*** Data records

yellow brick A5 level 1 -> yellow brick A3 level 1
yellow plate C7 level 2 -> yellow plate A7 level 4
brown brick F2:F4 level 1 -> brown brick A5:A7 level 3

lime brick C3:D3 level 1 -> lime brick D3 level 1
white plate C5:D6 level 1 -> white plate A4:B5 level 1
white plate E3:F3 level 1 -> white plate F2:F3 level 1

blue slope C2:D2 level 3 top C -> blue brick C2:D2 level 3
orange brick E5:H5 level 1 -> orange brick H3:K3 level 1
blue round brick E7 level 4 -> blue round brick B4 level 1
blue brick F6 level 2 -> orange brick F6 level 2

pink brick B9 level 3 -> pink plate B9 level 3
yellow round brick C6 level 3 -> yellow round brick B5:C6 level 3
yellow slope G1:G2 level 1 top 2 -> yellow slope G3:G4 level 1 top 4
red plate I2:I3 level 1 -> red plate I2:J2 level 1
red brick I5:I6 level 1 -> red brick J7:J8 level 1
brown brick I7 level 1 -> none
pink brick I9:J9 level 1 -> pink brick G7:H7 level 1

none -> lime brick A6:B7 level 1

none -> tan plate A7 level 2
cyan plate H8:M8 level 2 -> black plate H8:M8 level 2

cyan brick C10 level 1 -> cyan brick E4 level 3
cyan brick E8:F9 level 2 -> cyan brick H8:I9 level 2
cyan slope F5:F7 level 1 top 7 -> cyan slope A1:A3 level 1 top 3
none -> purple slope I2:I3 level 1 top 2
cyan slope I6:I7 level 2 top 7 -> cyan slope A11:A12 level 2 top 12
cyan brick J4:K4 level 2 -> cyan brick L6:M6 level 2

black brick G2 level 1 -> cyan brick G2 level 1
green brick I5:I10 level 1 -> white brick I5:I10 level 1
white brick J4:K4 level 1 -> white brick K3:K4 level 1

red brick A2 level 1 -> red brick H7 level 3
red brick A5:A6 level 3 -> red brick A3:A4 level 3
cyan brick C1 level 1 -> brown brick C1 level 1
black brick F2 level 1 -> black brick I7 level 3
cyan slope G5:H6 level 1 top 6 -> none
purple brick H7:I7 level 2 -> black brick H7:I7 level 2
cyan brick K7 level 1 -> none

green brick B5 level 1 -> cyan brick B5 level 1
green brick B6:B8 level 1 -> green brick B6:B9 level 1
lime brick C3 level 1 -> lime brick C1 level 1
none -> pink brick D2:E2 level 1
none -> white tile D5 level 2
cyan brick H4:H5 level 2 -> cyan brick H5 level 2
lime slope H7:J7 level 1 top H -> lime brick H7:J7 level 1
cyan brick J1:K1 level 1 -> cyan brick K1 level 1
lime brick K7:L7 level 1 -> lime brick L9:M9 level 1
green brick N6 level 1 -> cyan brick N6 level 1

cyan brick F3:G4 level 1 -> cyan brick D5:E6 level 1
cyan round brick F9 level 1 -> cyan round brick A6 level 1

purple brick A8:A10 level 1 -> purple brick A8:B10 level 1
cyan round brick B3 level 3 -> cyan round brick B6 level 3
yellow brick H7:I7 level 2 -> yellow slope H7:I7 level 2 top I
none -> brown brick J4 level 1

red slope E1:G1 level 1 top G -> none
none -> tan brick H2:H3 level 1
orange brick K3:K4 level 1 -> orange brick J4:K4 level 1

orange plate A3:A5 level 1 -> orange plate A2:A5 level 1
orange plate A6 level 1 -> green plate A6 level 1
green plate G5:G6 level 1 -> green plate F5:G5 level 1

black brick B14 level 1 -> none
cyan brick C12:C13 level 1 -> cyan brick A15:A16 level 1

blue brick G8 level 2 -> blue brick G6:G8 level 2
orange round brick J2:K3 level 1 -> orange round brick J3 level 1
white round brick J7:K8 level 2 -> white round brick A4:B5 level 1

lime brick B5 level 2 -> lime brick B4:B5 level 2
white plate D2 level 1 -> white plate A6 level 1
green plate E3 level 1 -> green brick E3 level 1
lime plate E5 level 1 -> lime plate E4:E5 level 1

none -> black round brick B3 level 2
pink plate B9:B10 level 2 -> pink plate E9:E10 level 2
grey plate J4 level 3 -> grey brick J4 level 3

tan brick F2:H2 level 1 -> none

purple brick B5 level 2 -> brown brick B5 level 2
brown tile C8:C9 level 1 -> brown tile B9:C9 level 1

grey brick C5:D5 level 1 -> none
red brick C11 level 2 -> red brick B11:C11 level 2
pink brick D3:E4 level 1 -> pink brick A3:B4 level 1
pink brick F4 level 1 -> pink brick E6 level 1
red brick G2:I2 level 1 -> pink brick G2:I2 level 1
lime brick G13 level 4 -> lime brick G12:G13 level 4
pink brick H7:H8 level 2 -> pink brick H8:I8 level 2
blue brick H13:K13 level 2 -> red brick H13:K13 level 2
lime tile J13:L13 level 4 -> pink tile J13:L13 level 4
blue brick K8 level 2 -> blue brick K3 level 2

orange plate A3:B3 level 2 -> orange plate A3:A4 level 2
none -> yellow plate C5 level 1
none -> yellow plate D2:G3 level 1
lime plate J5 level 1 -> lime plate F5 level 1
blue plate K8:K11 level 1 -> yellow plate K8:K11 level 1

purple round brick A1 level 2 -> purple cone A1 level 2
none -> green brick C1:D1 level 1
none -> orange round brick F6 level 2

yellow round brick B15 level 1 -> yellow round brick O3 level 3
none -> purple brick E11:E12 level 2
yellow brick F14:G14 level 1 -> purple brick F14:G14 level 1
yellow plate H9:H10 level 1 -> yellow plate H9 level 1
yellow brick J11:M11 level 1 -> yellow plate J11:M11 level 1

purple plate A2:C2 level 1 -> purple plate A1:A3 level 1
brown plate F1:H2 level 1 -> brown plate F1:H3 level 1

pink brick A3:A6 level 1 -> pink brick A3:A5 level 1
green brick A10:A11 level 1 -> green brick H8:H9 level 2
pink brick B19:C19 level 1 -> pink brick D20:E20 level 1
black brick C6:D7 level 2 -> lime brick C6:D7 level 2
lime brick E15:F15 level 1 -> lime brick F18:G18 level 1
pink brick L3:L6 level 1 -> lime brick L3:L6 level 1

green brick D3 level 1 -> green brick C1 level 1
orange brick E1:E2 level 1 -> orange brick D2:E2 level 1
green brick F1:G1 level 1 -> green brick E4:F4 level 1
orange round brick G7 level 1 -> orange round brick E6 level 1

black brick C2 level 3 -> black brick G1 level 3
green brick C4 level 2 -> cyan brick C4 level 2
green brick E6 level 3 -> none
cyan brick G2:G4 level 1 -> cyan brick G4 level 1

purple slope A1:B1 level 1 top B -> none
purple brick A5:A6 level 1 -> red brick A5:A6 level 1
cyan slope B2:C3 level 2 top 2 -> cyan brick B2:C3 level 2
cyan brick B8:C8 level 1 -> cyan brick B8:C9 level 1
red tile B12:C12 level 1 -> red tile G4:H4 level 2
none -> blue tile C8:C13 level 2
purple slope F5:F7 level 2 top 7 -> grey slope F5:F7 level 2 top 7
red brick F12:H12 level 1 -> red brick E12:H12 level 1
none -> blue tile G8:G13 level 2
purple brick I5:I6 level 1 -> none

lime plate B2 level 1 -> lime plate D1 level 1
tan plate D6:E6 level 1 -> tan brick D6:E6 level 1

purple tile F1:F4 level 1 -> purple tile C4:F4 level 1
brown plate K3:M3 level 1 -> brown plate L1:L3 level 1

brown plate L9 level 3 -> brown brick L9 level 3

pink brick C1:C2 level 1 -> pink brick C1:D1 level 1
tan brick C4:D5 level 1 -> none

******

Task objective: Without altering a single character, write out every record above.

Solution to the problem:
yellow brick A5 level 1 -> yellow brick A3 level 1
yellow plate C7 level 2 -> yellow plate A7 level 4
brown brick F2:F4 level 1 -> brown brick A5:A7 level 3

lime brick C3:D3 level 1 -> lime brick D3 level 1
white plate C5:D6 level 1 -> white plate A4:B5 level 1
white plate E3:F3 level 1 -> white plate F2:F3 level 1

blue slope C2:D2 level 3 top C -> blue brick C2:D2 level 3
orange brick E5:H5 level 1 -> orange brick H3:K3 level 1
blue round brick E7 level 4 -> blue round brick B4 level 1
blue brick F6 level 2 -> orange brick F6 level 2

pink brick B9 level 3 -> pink plate B9 level 3
yellow round brick C6 level 3 -> yellow round brick B5:C6 level 3
yellow slope G1:G2 level 1 top 2 -> yellow slope G3:G4 level 1 top 4
red plate I2:I3 level 1 -> red plate I2:J2 level 1
red brick I5:I6 level 1 -> red brick J7:J8 level 1
brown brick I7 level 1 -> none
pink brick I9:J9 level 1 -> pink brick G7:H7 level 1

none -> lime brick A6:B7 level 1

none -> tan plate A7 level 2
cyan plate H8:M8 level 2 -> black plate H8:M8 level 2

cyan brick C10 level 1 -> cyan brick E4 level 3
cyan brick E8:F9 level 2 -> cyan brick H8:I9 level 2
cyan slope F5:F7 level 1 top 7 -> cyan slope A1:A3 level 1 top 3
none -> purple slope I2:I3 level 1 top 2
cyan slope I6:I7 level 2 top 7 -> cyan slope A11:A12 level 2 top 12
cyan brick J4:K4 level 2 -> cyan brick L6:M6 level 2

black brick G2 level 1 -> cyan brick G2 level 1
green brick I5:I10 level 1 -> white brick I5:I10 level 1
white brick J4:K4 level 1 -> white brick K3:K4 level 1

red brick A2 level 1 -> red brick H7 level 3
red brick A5:A6 level 3 -> red brick A3:A4 level 3
cyan brick C1 level 1 -> brown brick C1 level 1
black brick F2 level 1 -> black brick I7 level 3
cyan slope G5:H6 level 1 top 6 -> none
purple brick H7:I7 level 2 -> black brick H7:I7 level 2
cyan brick K7 level 1 -> none

green brick B5 level 1 -> cyan brick B5 level 1
green brick B6:B8 level 1 -> green brick B6:B9 level 1
lime brick C3 level 1 -> lime brick C1 level 1
none -> pink brick D2:E2 level 1
none -> white tile D5 level 2
cyan brick H4:H5 level 2 -> cyan brick H5 level 2
lime slope H7:J7 level 1 top H -> lime brick H7:J7 level 1
cyan brick J1:K1 level 1 -> cyan brick K1 level 1
lime brick K7:L7 level 1 -> lime brick L9:M9 level 1
green brick N6 level 1 -> cyan brick N6 level 1

cyan brick F3:G4 level 1 -> cyan brick D5:E6 level 1
cyan round brick F9 level 1 -> cyan round brick A6 level 1

purple brick A8:A10 level 1 -> purple brick A8:B10 level 1
cyan round brick B3 level 3 -> cyan round brick B6 level 3
yellow brick H7:I7 level 2 -> yellow slope H7:I7 level 2 top I
none -> brown brick J4 level 1

red slope E1:G1 level 1 top G -> none
none -> tan brick H2:H3 level 1
orange brick K3:K4 level 1 -> orange brick J4:K4 level 1

orange plate A3:A5 level 1 -> orange plate A2:A5 level 1
orange plate A6 level 1 -> green plate A6 level 1
green plate G5:G6 level 1 -> green plate F5:G5 level 1

black brick B14 level 1 -> none
cyan brick C12:C13 level 1 -> cyan brick A15:A16 level 1

blue brick G8 level 2 -> blue brick G6:G8 level 2
orange round brick J2:K3 level 1 -> orange round brick J3 level 1
white round brick J7:K8 level 2 -> white round brick A4:B5 level 1

lime brick B5 level 2 -> lime brick B4:B5 level 2
white plate D2 level 1 -> white plate A6 level 1
green plate E3 level 1 -> green brick E3 level 1
lime plate E5 level 1 -> lime plate E4:E5 level 1

none -> black round brick B3 level 2
pink plate B9:B10 level 2 -> pink plate E9:E10 level 2
grey plate J4 level 3 -> grey brick J4 level 3

tan brick F2:H2 level 1 -> none

purple brick B5 level 2 -> brown brick B5 level 2
brown tile C8:C9 level 1 -> brown tile B9:C9 level 1

grey brick C5:D5 level 1 -> none
red brick C11 level 2 -> red brick B11:C11 level 2
pink brick D3:E4 level 1 -> pink brick A3:B4 level 1
pink brick F4 level 1 -> pink brick E6 level 1
red brick G2:I2 level 1 -> pink brick G2:I2 level 1
lime brick G13 level 4 -> lime brick G12:G13 level 4
pink brick H7:H8 level 2 -> pink brick H8:I8 level 2
blue brick H13:K13 level 2 -> red brick H13:K13 level 2
lime tile J13:L13 level 4 -> pink tile J13:L13 level 4
blue brick K8 level 2 -> blue brick K3 level 2

orange plate A3:B3 level 2 -> orange plate A3:A4 level 2
none -> yellow plate C5 level 1
none -> yellow plate D2:G3 level 1
lime plate J5 level 1 -> lime plate F5 level 1
blue plate K8:K11 level 1 -> yellow plate K8:K11 level 1

purple round brick A1 level 2 -> purple cone A1 level 2
none -> green brick C1:D1 level 1
none -> orange round brick F6 level 2

yellow round brick B15 level 1 -> yellow round brick O3 level 3
none -> purple brick E11:E12 level 2
yellow brick F14:G14 level 1 -> purple brick F14:G14 level 1
yellow plate H9:H10 level 1 -> yellow plate H9 level 1
yellow brick J11:M11 level 1 -> yellow plate J11:M11 level 1

purple plate A2:C2 level 1 -> purple plate A1:A3 level 1
brown plate F1:H2 level 1 -> brown plate F1:H3 level 1

pink brick A3:A6 level 1 -> pink brick A3:A5 level 1
green brick A10:A11 level 1 -> green brick H8:H9 level 2
pink brick B19:C19 level 1 -> pink brick D20:E20 level 1
black brick C6:D7 level 2 -> lime brick C6:D7 level 2
lime brick E15:F15 level 1 -> lime brick F18:G18 level 1
pink brick L3:L6 level 1 -> lime brick L3:L6 level 1

green brick D3 level 1 -> green brick C1 level 1
orange brick E1:E2 level 1 -> orange brick D2:E2 level 1
green brick F1:G1 level 1 -> green brick E4:F4 level 1
orange round brick G7 level 1 -> orange round brick E6 level 1

black brick C2 level 3 -> black brick G1 level 3
green brick C4 level 2 -> cyan brick C4 level 2
green brick E6 level 3 -> none
cyan brick G2:G4 level 1 -> cyan brick G4 level 1

purple slope A1:B1 level 1 top B -> none
purple brick A5:A6 level 1 -> red brick A5:A6 level 1
cyan slope B2:C3 level 2 top 2 -> cyan brick B2:C3 level 2
cyan brick B8:C8 level 1 -> cyan brick B8:C9 level 1
red tile B12:C12 level 1 -> red tile G4:H4 level 2
none -> blue tile C8:C13 level 2
purple slope F5:F7 level 2 top 7 -> grey slope F5:F7 level 2 top 7
red brick F12:H12 level 1 -> red brick E12:H12 level 1
none -> blue tile G8:G13 level 2
purple brick I5:I6 level 1 -> none

lime plate B2 level 1 -> lime plate D1 level 1
tan plate D6:E6 level 1 -> tan brick D6:E6 level 1

purple tile F1:F4 level 1 -> purple tile C4:F4 level 1
brown plate K3:M3 level 1 -> brown plate L1:L3 level 1

brown plate L9 level 3 -> brown brick L9 level 3

pink brick C1:C2 level 1 -> pink brick C1:D1 level 1
tan brick C4:D5 level 1 -> none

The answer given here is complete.